[Data for review Boundary: Start]

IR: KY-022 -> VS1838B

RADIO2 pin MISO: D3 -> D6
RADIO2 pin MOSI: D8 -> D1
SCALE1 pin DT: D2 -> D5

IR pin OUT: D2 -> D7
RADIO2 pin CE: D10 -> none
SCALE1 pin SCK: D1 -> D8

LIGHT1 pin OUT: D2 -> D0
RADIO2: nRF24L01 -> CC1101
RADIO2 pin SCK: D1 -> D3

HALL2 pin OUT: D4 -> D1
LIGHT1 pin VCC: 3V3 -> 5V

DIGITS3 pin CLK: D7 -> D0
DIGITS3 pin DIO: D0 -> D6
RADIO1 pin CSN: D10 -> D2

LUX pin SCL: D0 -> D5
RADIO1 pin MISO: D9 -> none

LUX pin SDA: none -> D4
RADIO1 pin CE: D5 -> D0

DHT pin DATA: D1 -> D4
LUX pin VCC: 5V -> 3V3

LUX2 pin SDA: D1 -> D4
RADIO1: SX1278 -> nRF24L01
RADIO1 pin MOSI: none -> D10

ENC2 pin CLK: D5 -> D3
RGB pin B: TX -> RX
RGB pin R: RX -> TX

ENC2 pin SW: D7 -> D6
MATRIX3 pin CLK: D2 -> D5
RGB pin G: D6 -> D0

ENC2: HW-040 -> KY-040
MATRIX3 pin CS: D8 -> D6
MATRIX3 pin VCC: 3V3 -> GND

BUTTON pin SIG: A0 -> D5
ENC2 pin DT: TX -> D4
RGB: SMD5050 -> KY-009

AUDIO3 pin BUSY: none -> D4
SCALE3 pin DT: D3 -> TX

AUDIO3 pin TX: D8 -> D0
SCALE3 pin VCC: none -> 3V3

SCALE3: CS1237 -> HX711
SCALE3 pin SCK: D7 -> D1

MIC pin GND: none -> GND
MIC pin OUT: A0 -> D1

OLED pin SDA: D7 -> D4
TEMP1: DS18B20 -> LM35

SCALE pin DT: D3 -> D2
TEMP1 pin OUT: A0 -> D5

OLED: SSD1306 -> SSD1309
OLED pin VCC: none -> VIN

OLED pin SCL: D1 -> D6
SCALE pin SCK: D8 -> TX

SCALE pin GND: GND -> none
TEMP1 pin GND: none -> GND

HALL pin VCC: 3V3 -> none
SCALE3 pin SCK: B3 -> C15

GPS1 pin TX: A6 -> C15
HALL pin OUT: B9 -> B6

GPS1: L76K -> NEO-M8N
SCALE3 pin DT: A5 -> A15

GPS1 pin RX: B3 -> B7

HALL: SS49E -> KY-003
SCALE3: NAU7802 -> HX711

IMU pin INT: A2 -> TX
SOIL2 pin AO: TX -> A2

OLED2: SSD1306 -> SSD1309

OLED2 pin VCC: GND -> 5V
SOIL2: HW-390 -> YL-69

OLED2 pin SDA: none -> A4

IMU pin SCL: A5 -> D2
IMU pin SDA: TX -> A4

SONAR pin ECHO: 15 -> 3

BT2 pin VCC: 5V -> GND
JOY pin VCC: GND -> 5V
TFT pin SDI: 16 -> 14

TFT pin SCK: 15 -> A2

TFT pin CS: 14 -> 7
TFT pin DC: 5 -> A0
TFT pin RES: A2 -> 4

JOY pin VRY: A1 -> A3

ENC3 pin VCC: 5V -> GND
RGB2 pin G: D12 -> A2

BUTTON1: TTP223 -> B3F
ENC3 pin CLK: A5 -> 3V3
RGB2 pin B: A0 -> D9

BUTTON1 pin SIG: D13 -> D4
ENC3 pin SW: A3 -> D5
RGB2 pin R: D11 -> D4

[Data for review Boundary: End]

With the line containing "IMU pin SDA: TX -> A4" as the first and the final line of the entries above as the last, write out that span exactly and nothing more.

• _Answer space_:
IMU pin SDA: TX -> A4

SONAR pin ECHO: 15 -> 3

BT2 pin VCC: 5V -> GND
JOY pin VCC: GND -> 5V
TFT pin SDI: 16 -> 14

TFT pin SCK: 15 -> A2

TFT pin CS: 14 -> 7
TFT pin DC: 5 -> A0
TFT pin RES: A2 -> 4

JOY pin VRY: A1 -> A3

ENC3 pin VCC: 5V -> GND
RGB2 pin G: D12 -> A2

BUTTON1: TTP223 -> B3F
ENC3 pin CLK: A5 -> 3V3
RGB2 pin B: A0 -> D9

BUTTON1 pin SIG: D13 -> D4
ENC3 pin SW: A3 -> D5
RGB2 pin R: D11 -> D4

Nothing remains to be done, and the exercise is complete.